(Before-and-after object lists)
*** Begin section ***
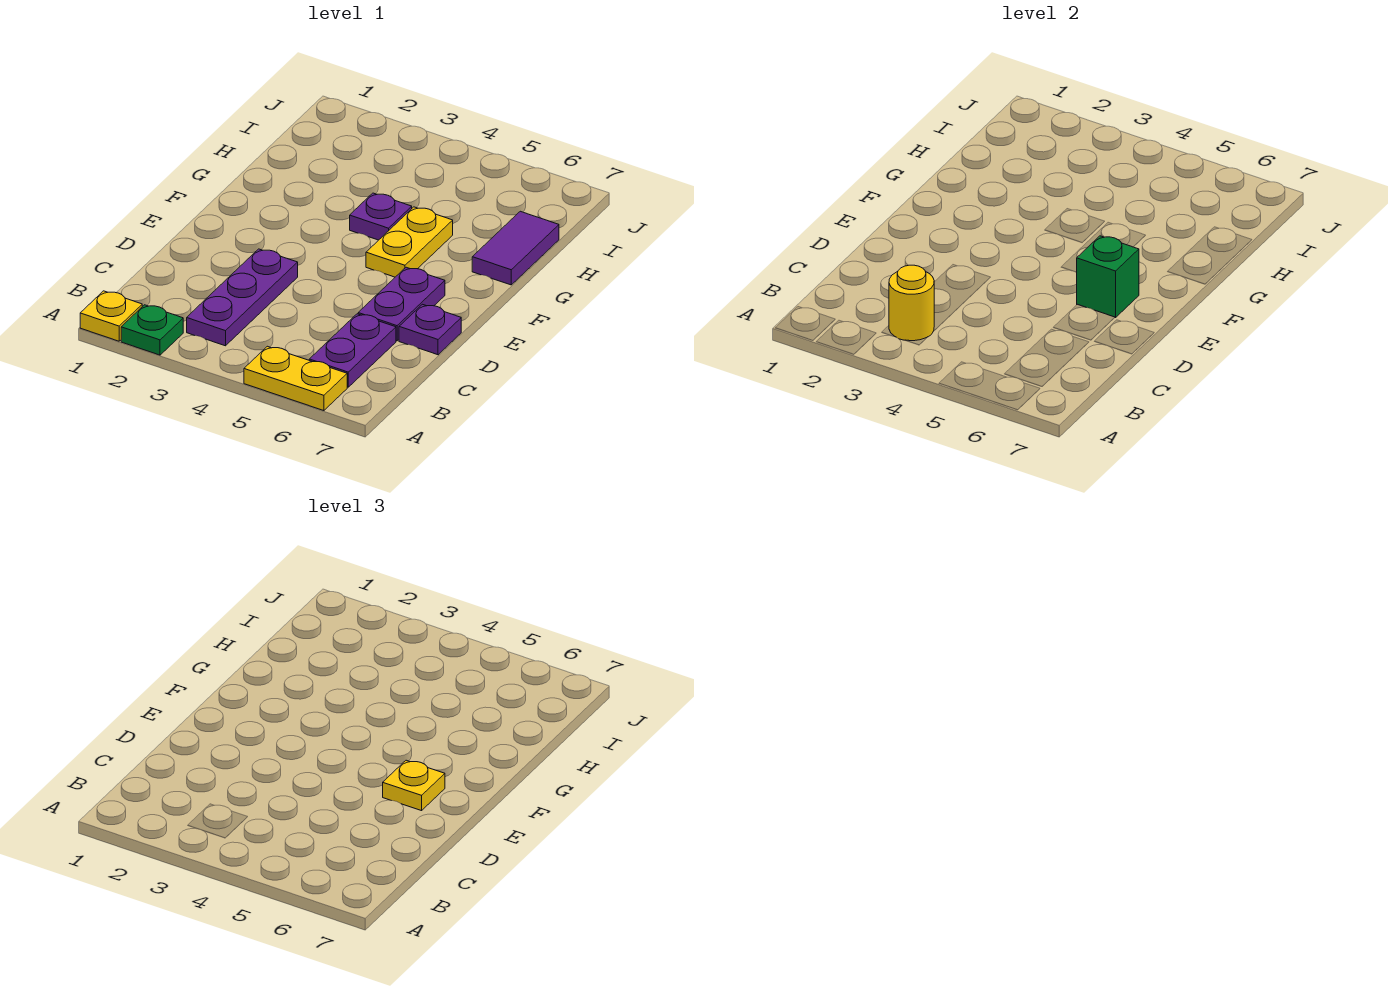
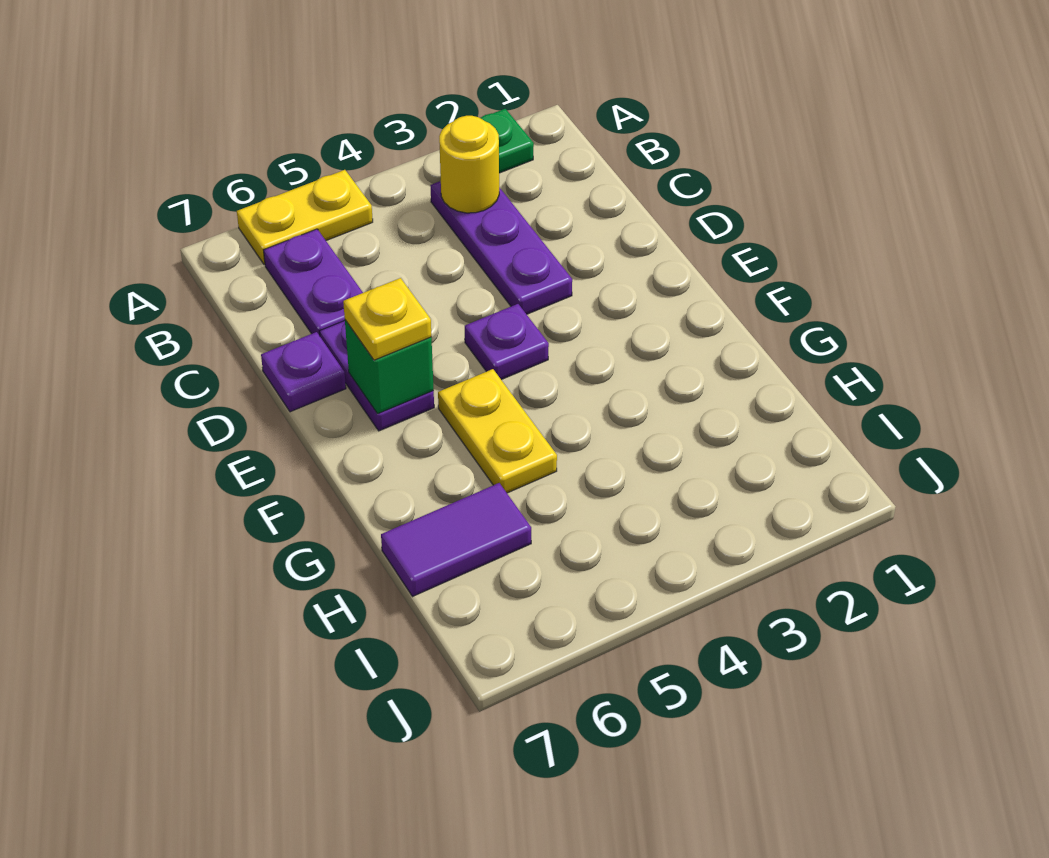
yellow plate A1 level 1 -> none
purple plate G4 level 1 -> purple plate E4 level 1
purple tile G7:H7 level 1 -> purple tile H6:H7 level 1

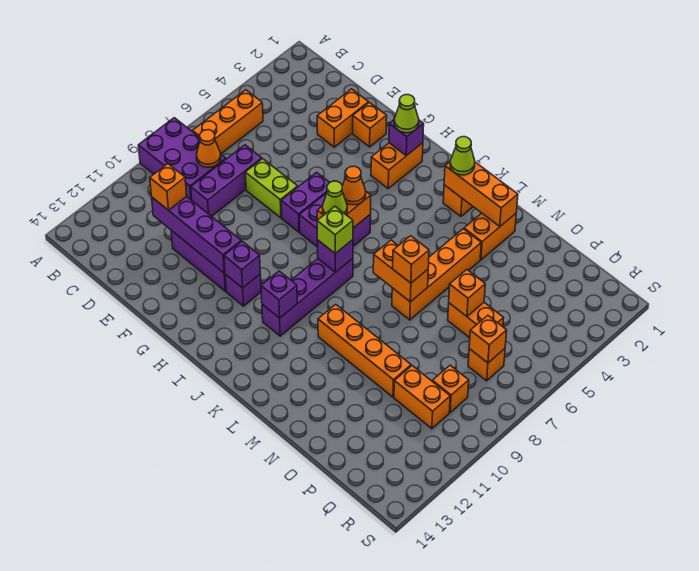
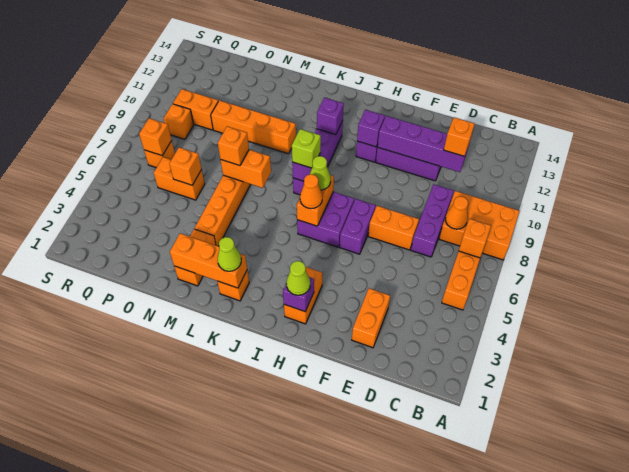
purple brick A8:C9 level 1 -> orange brick A8:C9 level 1
lime brick E7:F7 level 1 -> orange brick E7:F7 level 1
orange brick F2 level 1 -> orange brick B7 level 2

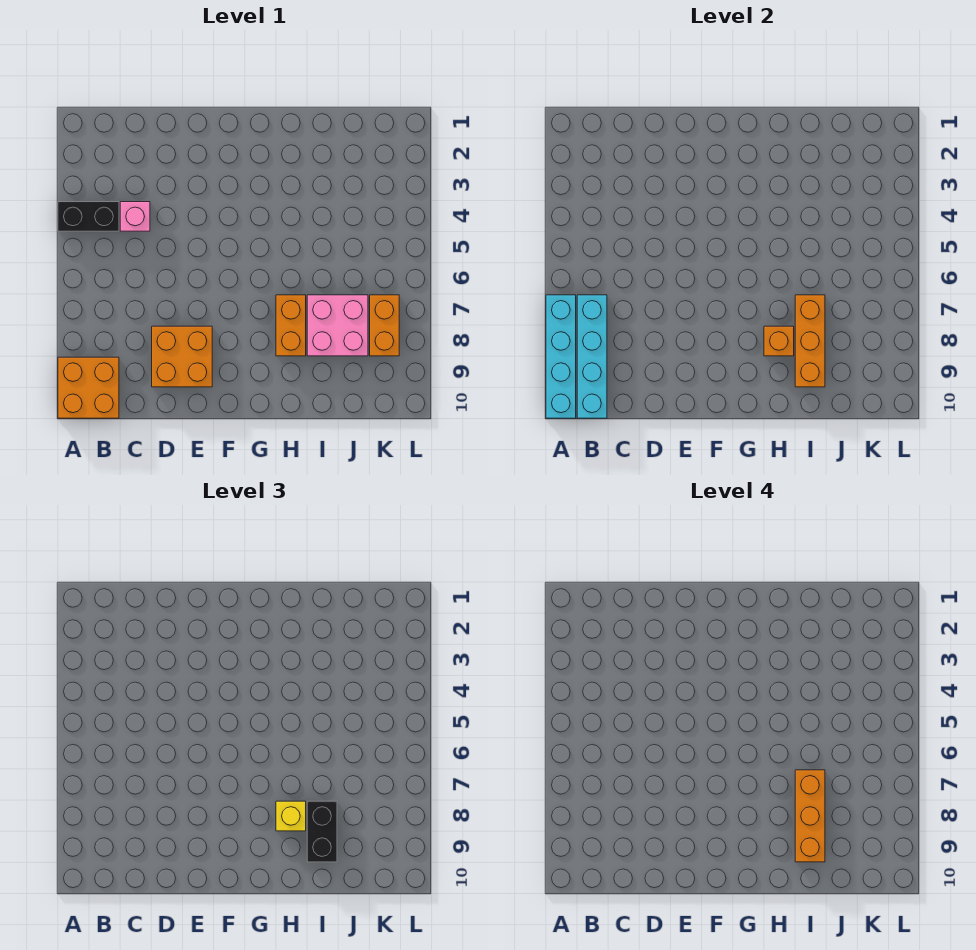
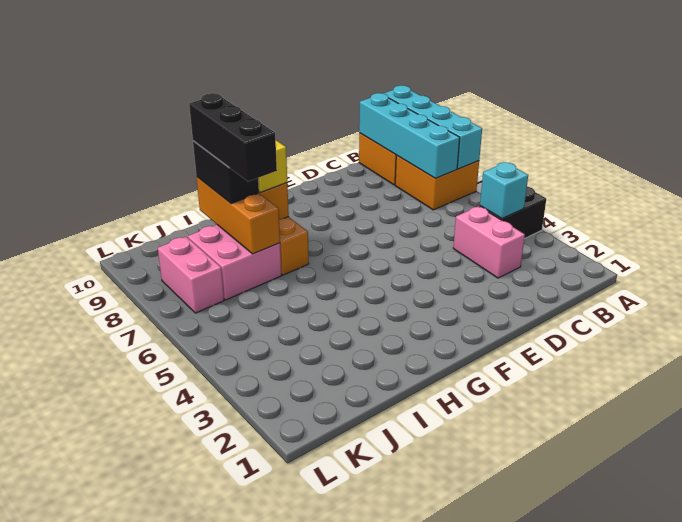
none -> cyan brick B4 level 2
pink brick C4 level 1 -> pink brick C3:C4 level 1
orange brick D8:E9 level 1 -> orange brick A7:B8 level 1
orange brick I7:I9 level 4 -> black brick I7:I9 level 4
orange brick K7:K8 level 1 -> pink brick K7:K8 level 1

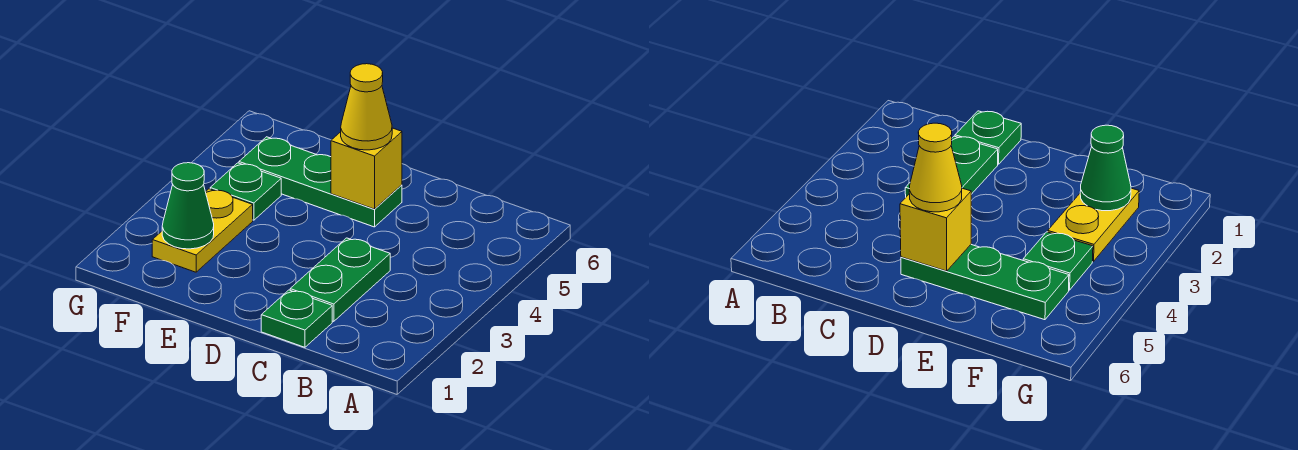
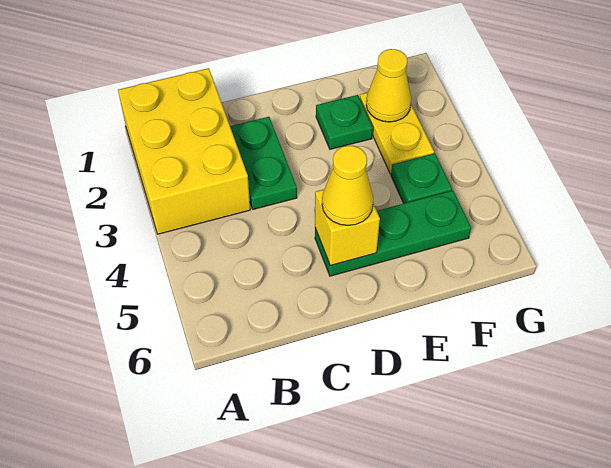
none -> yellow brick A1:B3 level 1
green plate C1 level 1 -> green plate E2 level 1
green cone F2 level 2 -> yellow cone F2 level 2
*** End section ***
● Work required
Work out the number of lines in the records containing the word "purple". Write only that number.

● Response
3